> Problem: From the entries that follow, reproduce exactly and only the lines from the line with "C3: 4.7uF (+9V, GND) -> none" to the line with "R16: none -> 68k (GND, U1/PA0)", endpoints included.

> Provided records:
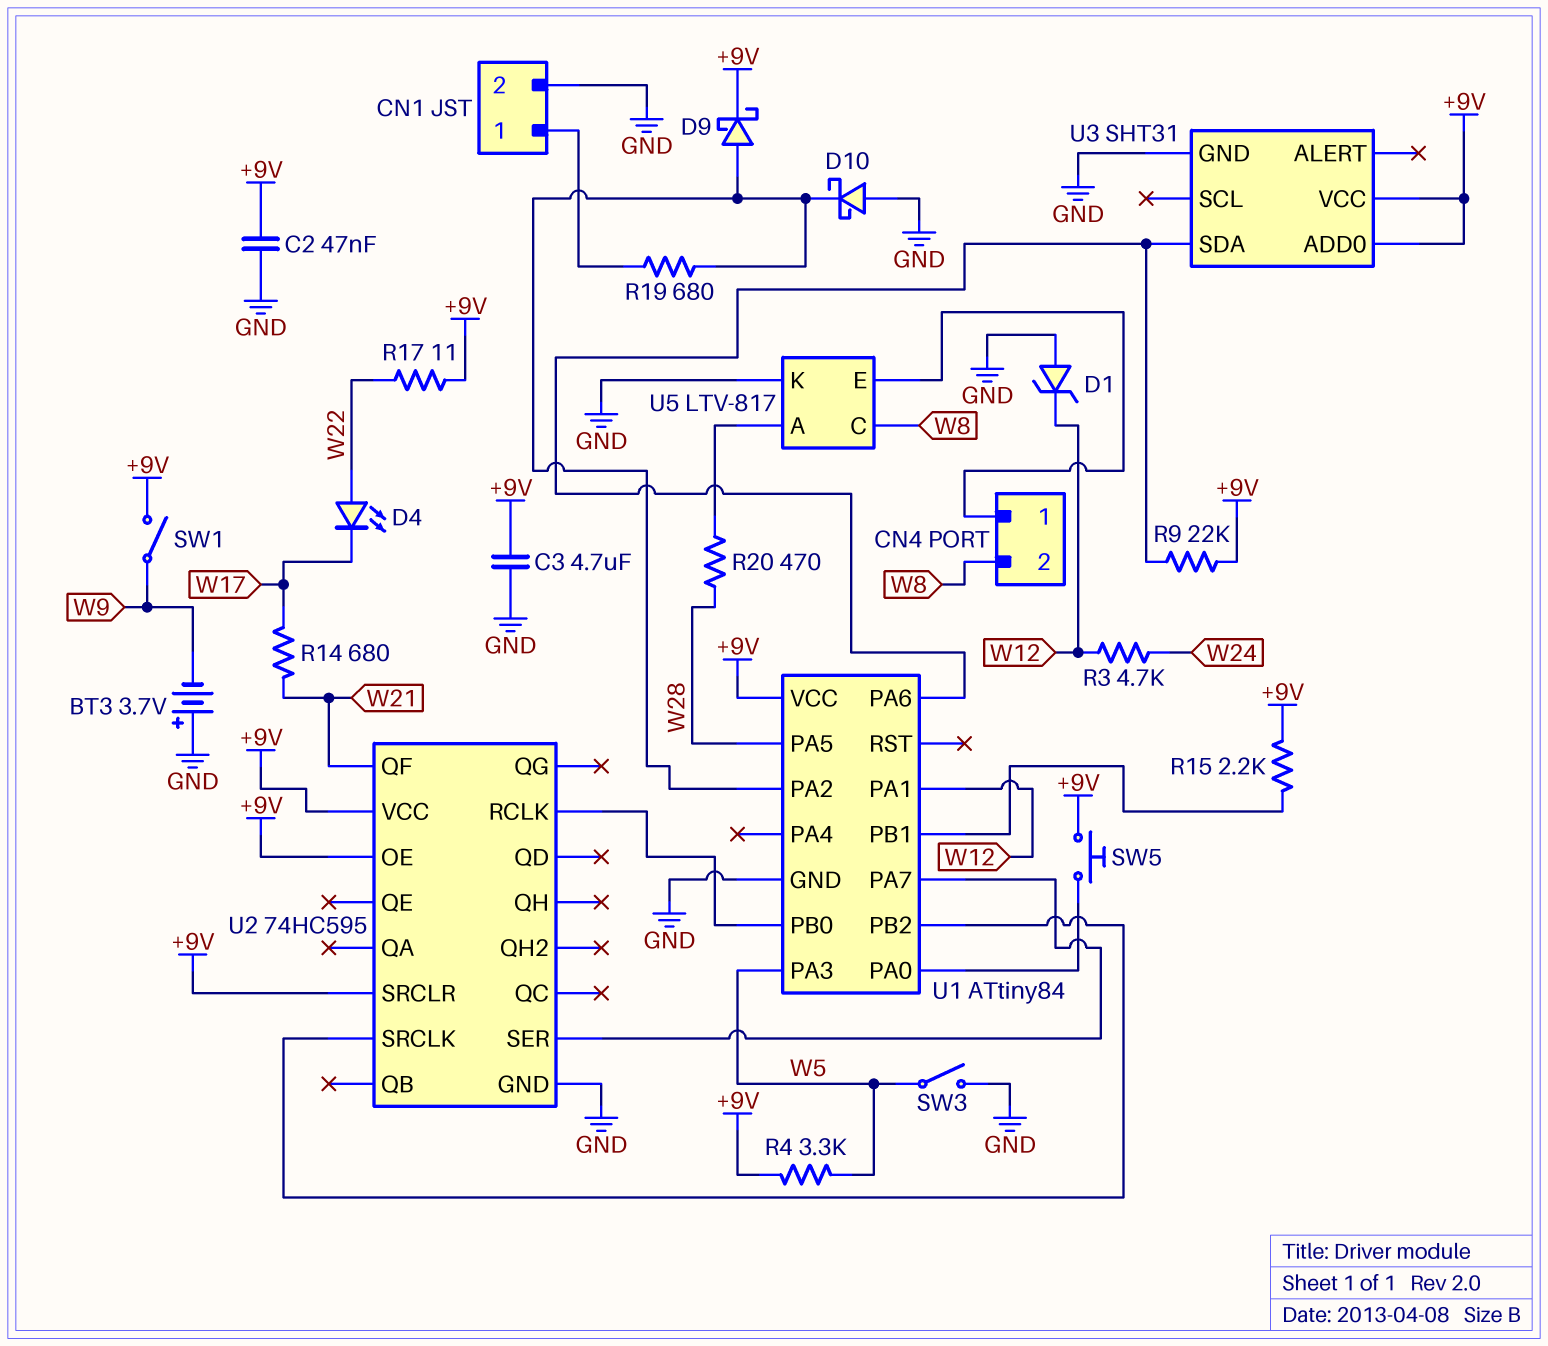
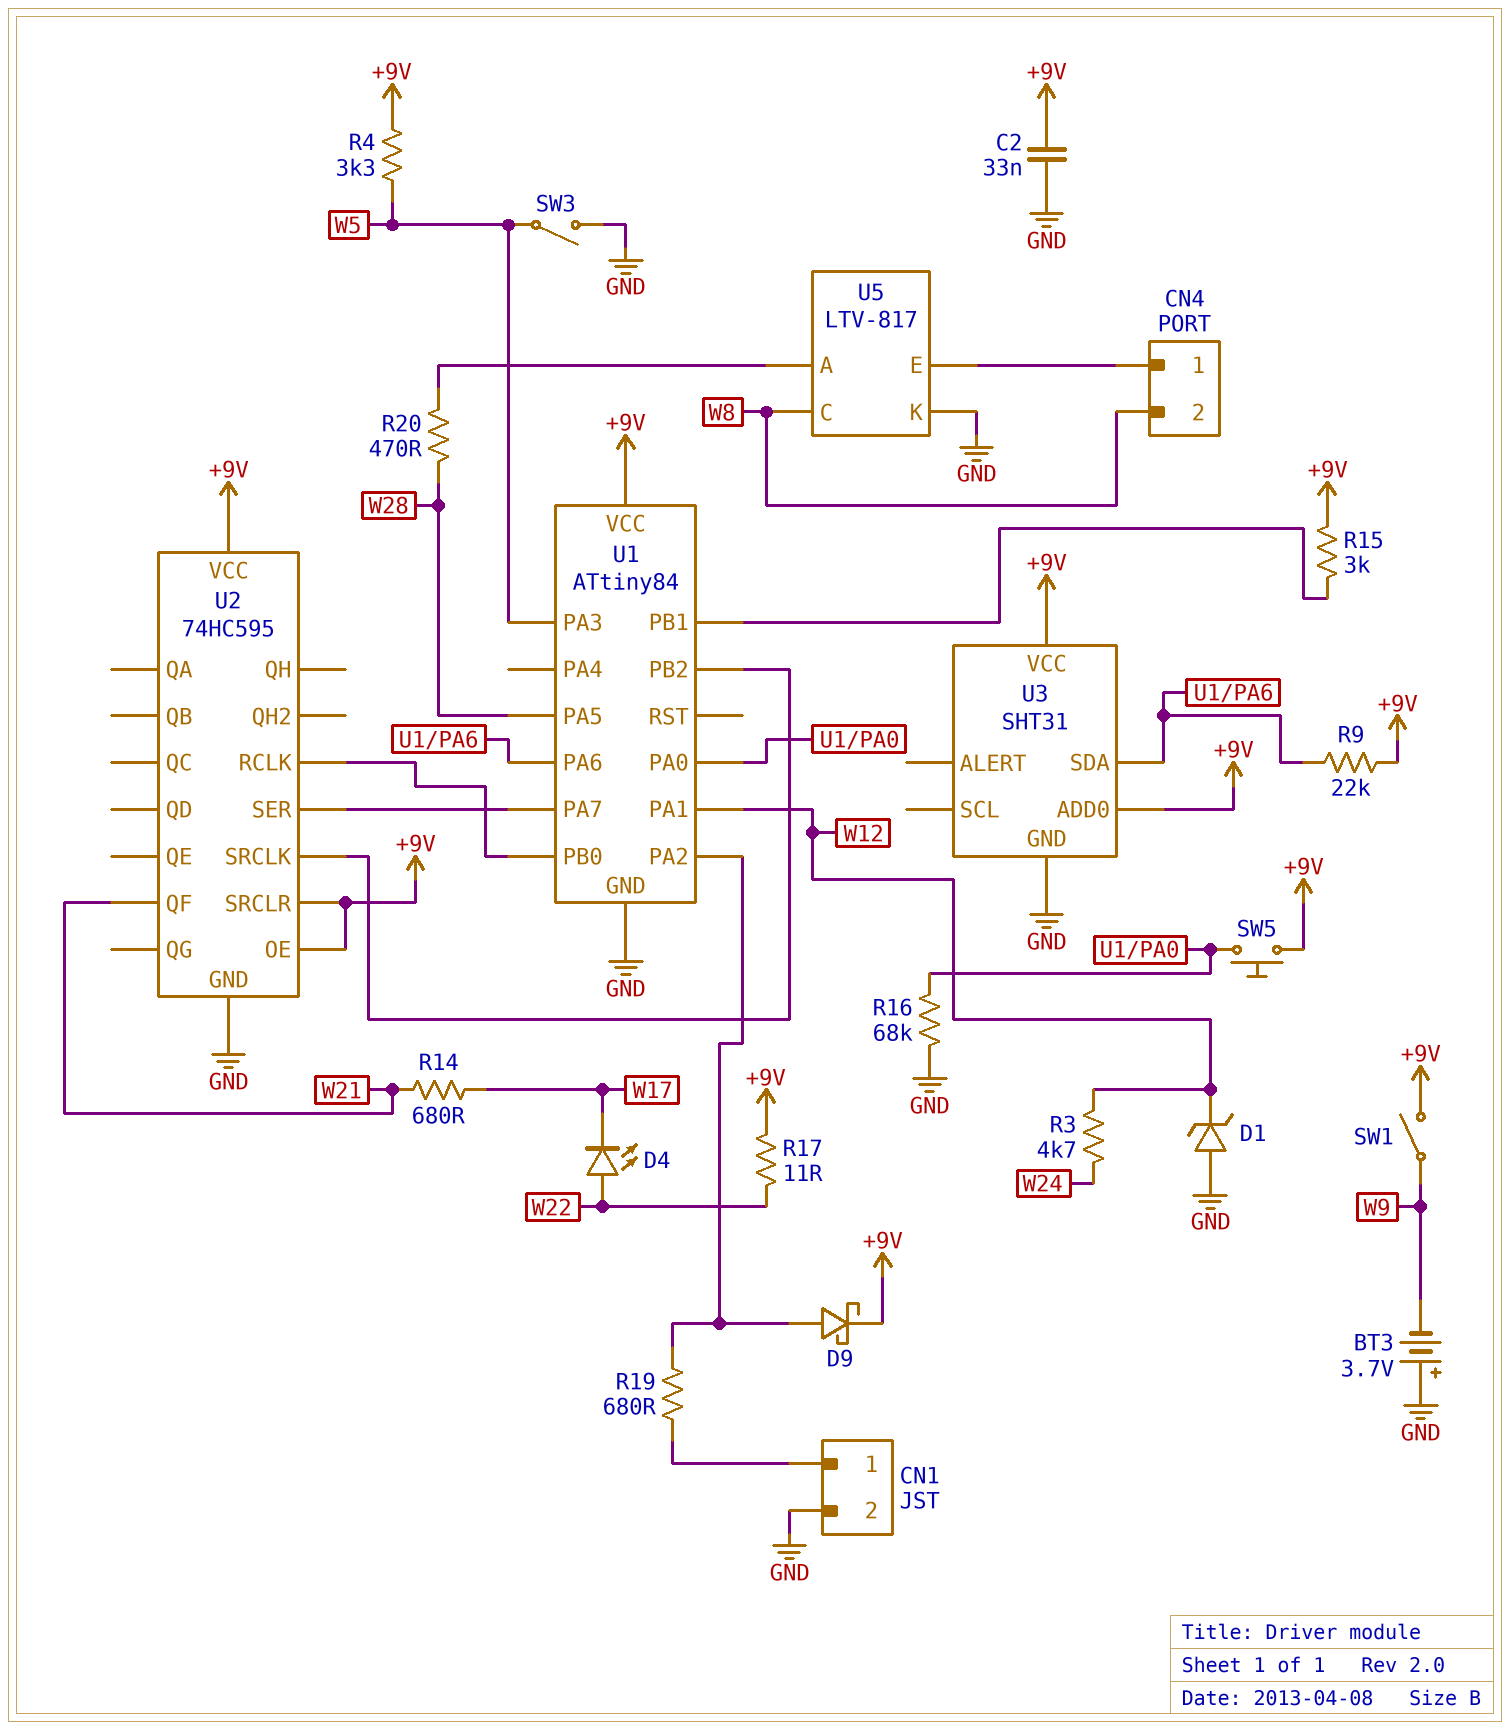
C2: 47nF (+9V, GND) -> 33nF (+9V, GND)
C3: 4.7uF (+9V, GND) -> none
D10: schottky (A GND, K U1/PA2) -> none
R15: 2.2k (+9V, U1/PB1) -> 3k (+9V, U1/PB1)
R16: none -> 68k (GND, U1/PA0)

...

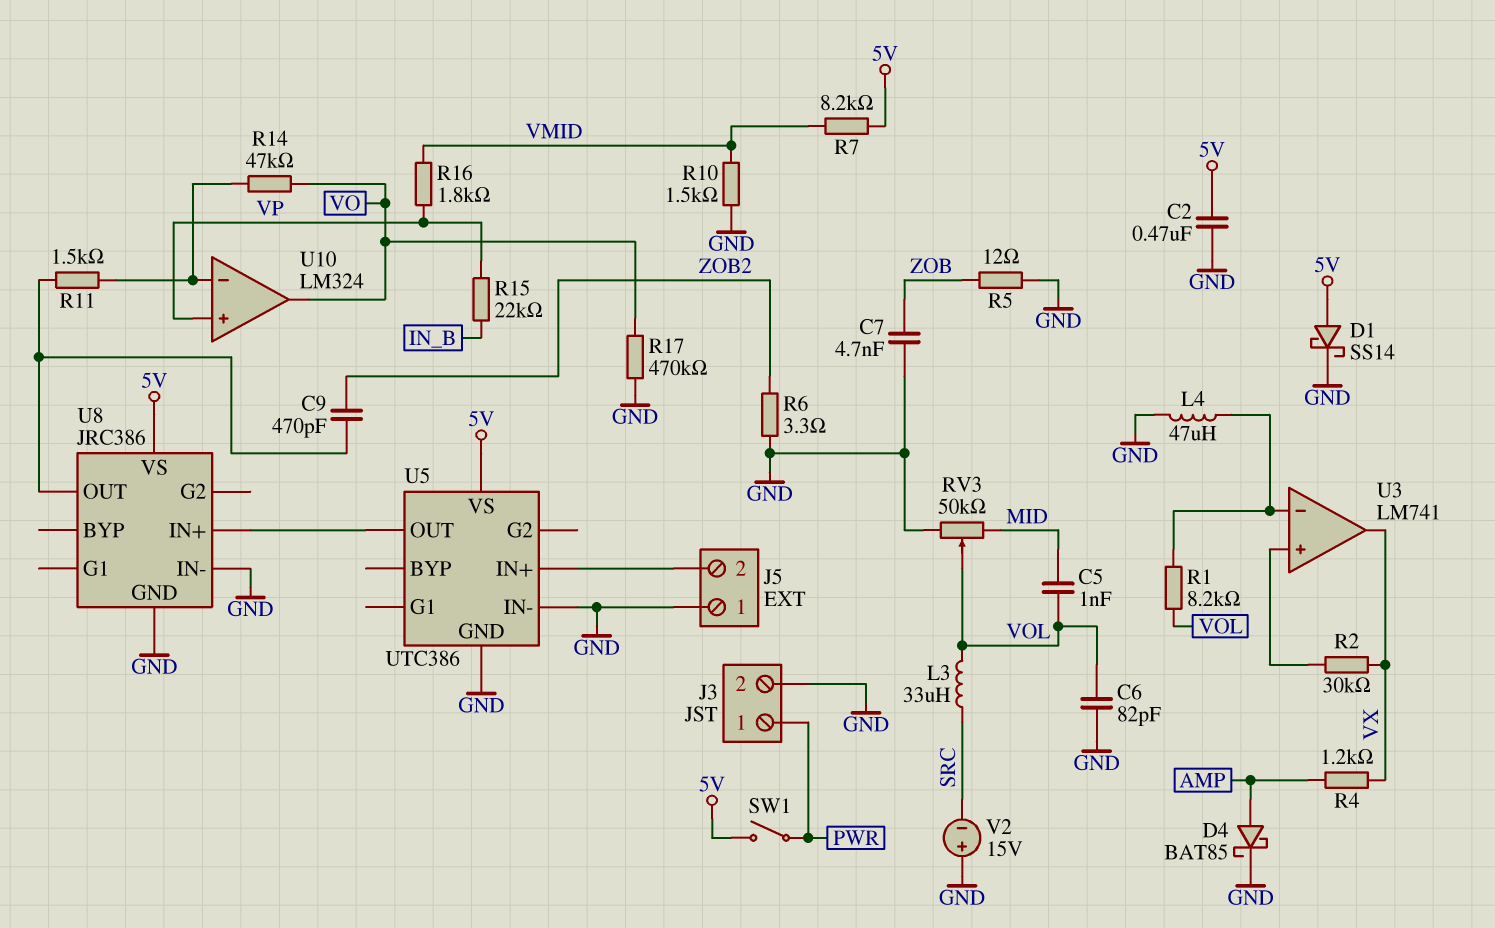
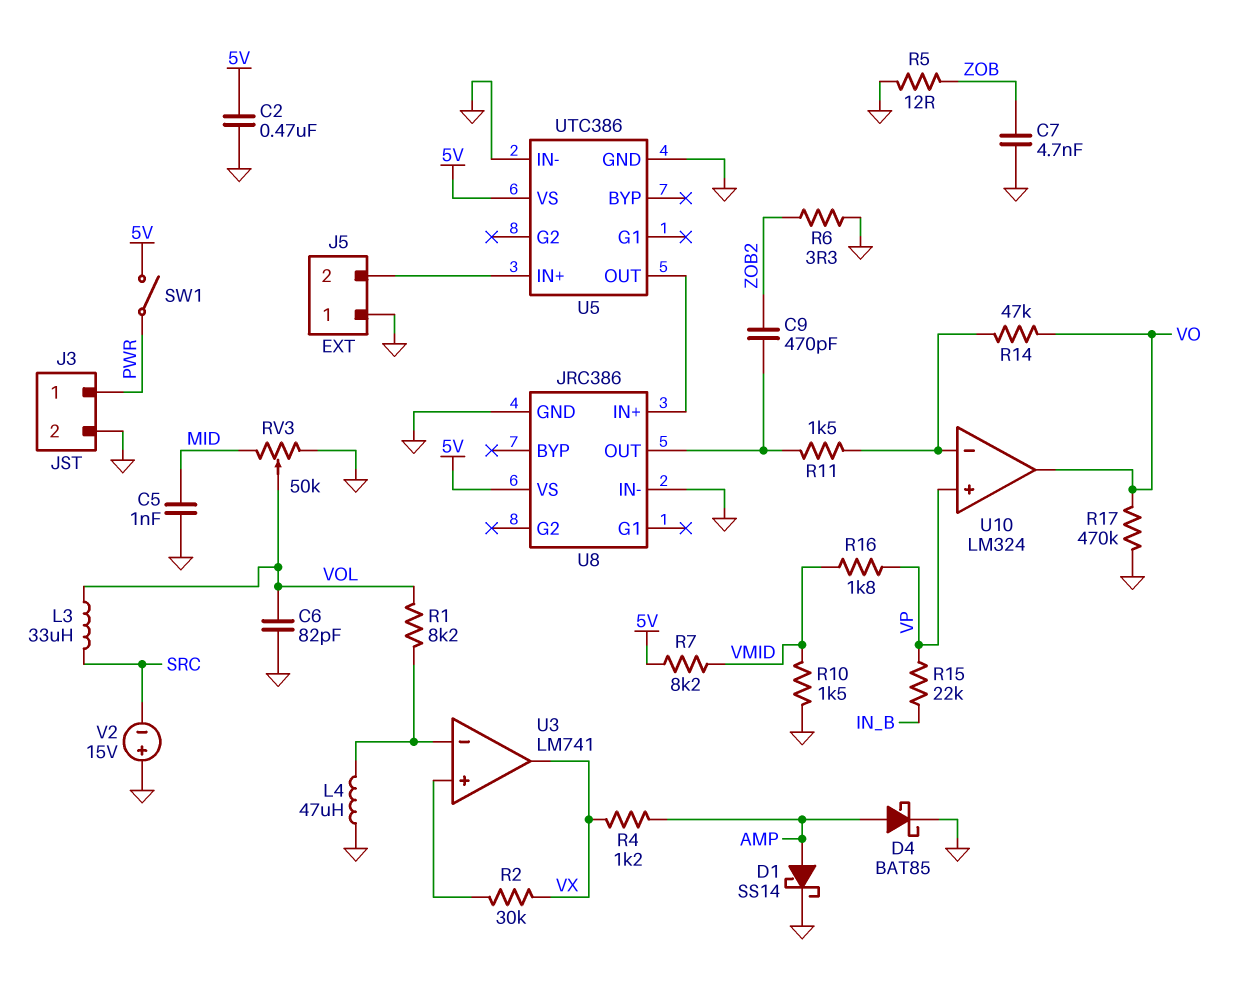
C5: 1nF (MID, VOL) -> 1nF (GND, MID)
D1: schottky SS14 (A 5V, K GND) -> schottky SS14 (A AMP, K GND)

> Written solution:
C3: 4.7uF (+9V, GND) -> none
D10: schottky (A GND, K U1/PA2) -> none
R15: 2.2k (+9V, U1/PB1) -> 3k (+9V, U1/PB1)
R16: none -> 68k (GND, U1/PA0)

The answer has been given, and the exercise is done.